▶ EXERCISE INSTRUCTIONS: Return every line from the records below in which the word "camera" is found.

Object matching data
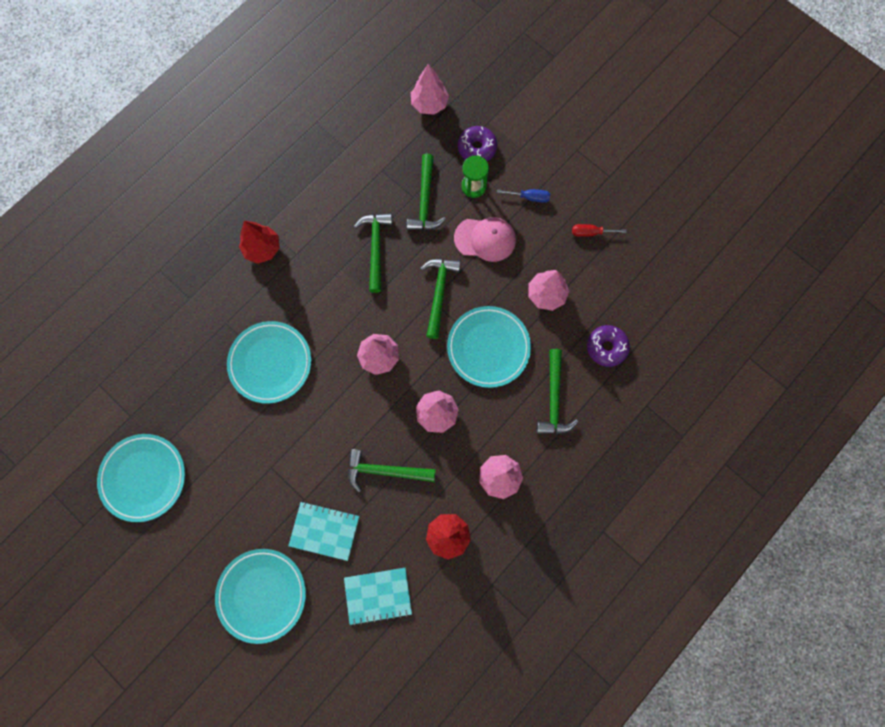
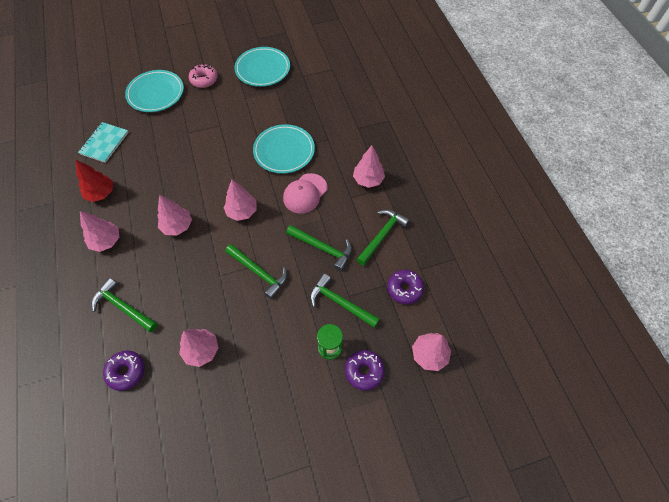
camera: 120 degrees right, 15 degrees down
(203, 545) = (204, 80): none -> pink donut
(262, 249) = (368, 180): red tree -> pink tree
(324, 531) = (162, 134): turquoise notebook -> none
(376, 152) = (404, 289): none -> purple donut
(385, 471) = (168, 179): green hammer -> green hammer (382, 235)
(485, 239) = (278, 330): pink cap -> pink cap (305, 193)
(488, 347) = (194, 283): turquoise plate -> none
(529, 197) = (291, 389): blue screwdriver -> none
(590, 232) = (225, 423): red screwdriver -> none

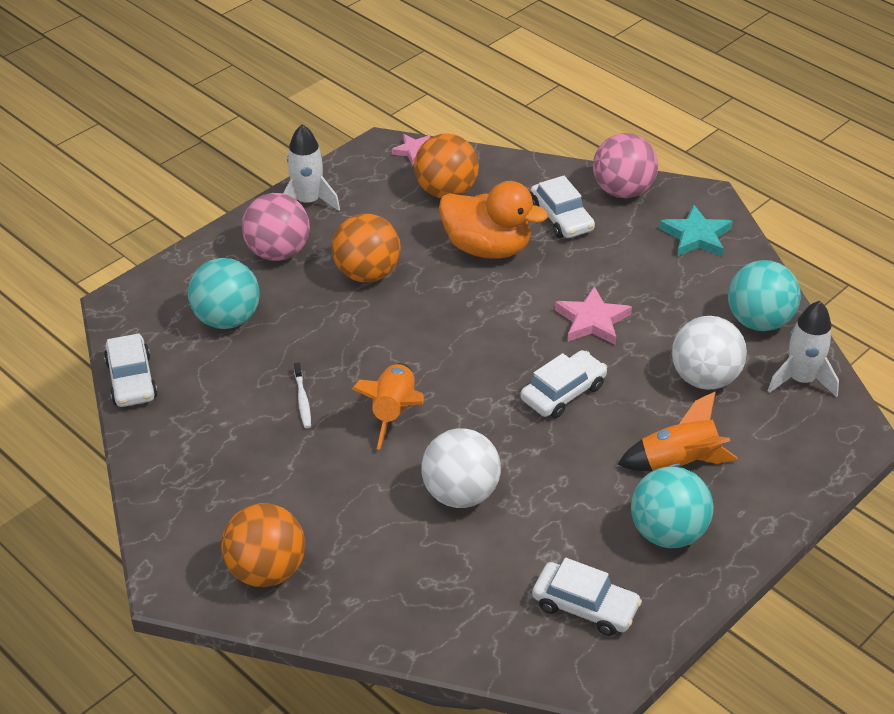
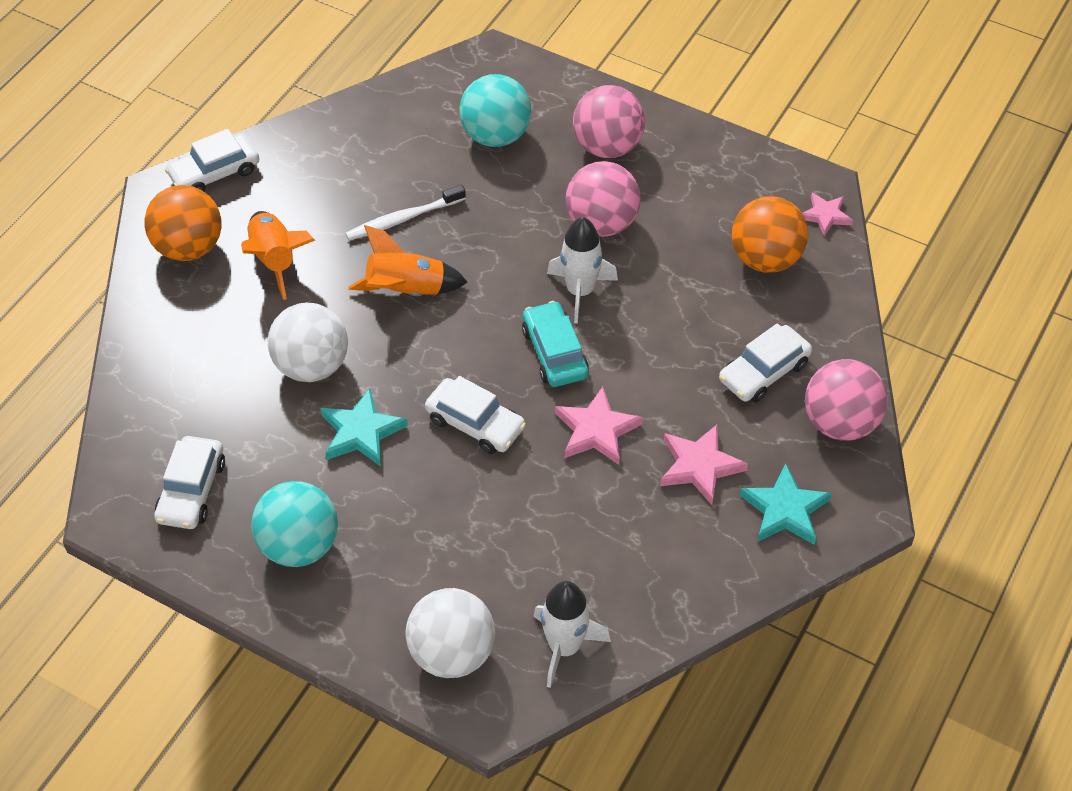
camera: 75 degrees right, 10 degrees up
(131, 380) = (393, 94): white car -> white car (214, 173)
(302, 400) = (403, 219): white toothbrush -> white toothbrush, size x1.53
(308, 202) = (697, 149): white rocket -> white rocket (580, 291)
(367, 273) = (601, 223): orange ball -> pink ball
(487, 248) = (682, 315): orange duck -> none
(501, 329) = (554, 352): none -> turquoise car
(550, 470) = (361, 432): none -> turquoise star
(644, 271) = (699, 466): none -> pink star
(678, 462) = (400, 542): orange rocket -> orange rocket (275, 260)
(704, 378) = (537, 550): white ball -> white ball (452, 653)
(758, 321) = (652, 593): turquoise ball -> none

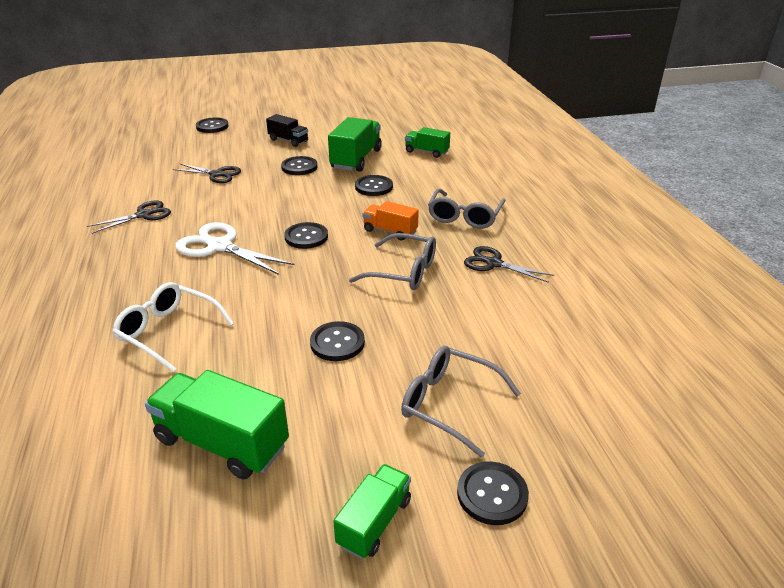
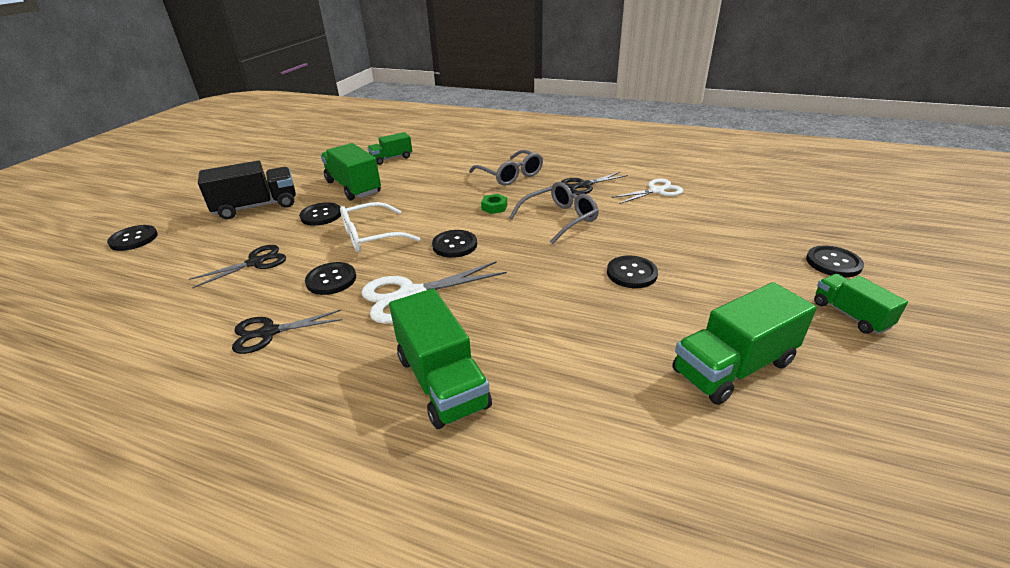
camera: 55 degrees left, 0 degrees up
(127, 298) = (442, 381): none -> green truck
(143, 215) = (269, 332): black scissors -> black scissors turned 105 degrees counterclockwise
(168, 332) = (537, 363): white glasses -> white glasses (371, 236)
(288, 140) = (256, 207): black truck -> black truck, size x1.66
(374, 187) = (414, 194): black button -> black button (331, 280)
(390, 231) = (494, 207): orange truck -> green nut
(449, 404) = (736, 250): grey glasses -> none
(536, 313) = (656, 191): none -> white scissors

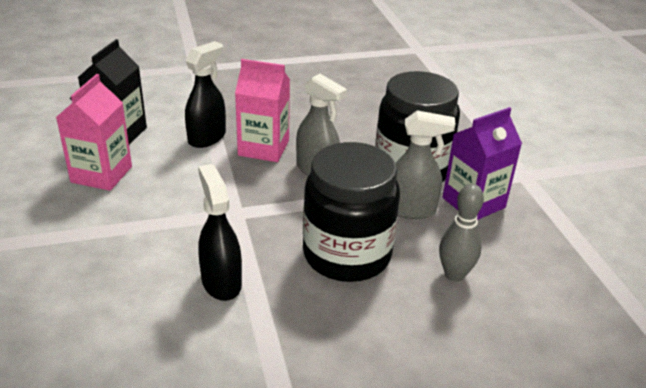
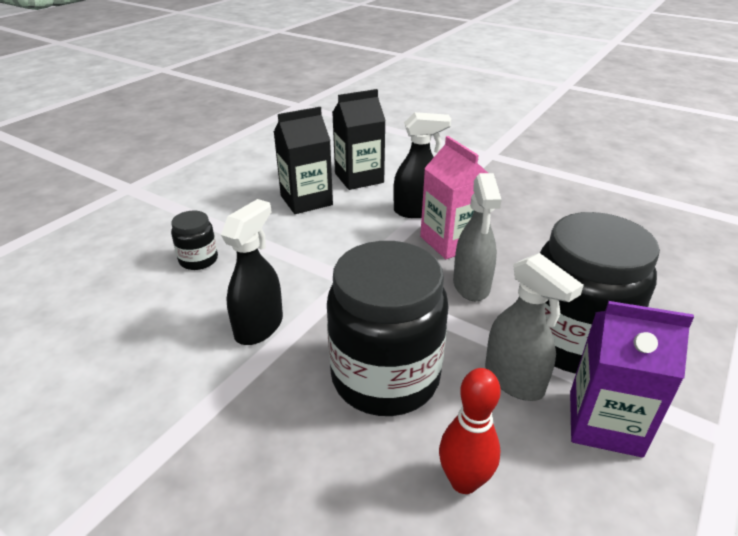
camera: 50 degrees right, 0 degrees up
(85, 272) = (198, 260): none -> black jar
(101, 174) = (306, 200): pink carton -> black carton
(454, 274) = (464, 481): grey bowling pin -> red bowling pin

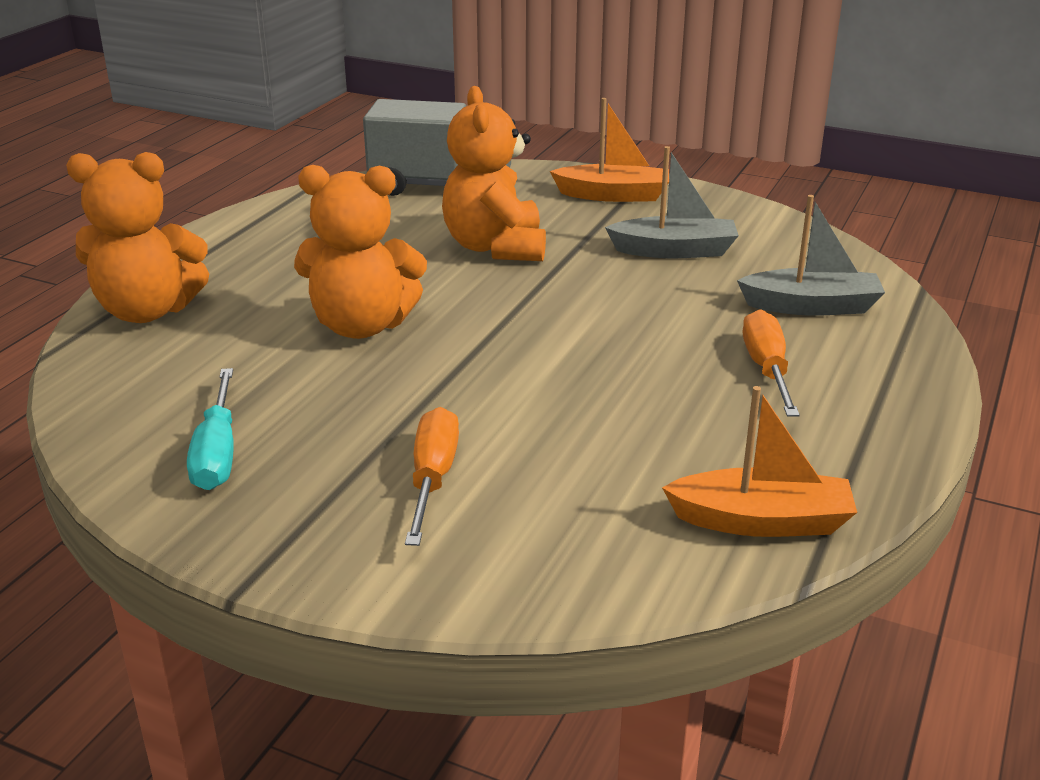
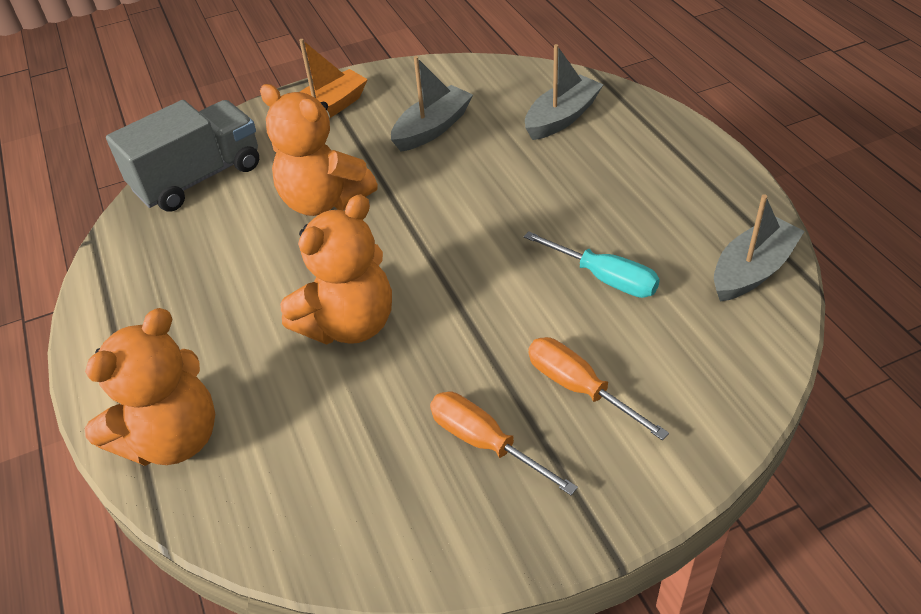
camera: 45 degrees left, 15 degrees up
(217, 453) = (436, 490): turquoise screwdriver -> turquoise screwdriver (605, 278)
(762, 521) = (752, 270): orange boat -> grey boat
(766, 369) = (608, 176): orange screwdriver -> orange screwdriver (484, 443)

▶ RESPONSE TO THIS TASK:
camera: 120 degrees right, 15 degrees down
camera: 75 degrees right, 10 degrees up
camera: 55 degrees left, 0 degrees up
camera: 50 degrees right, 0 degrees up
camera: 45 degrees left, 15 degrees up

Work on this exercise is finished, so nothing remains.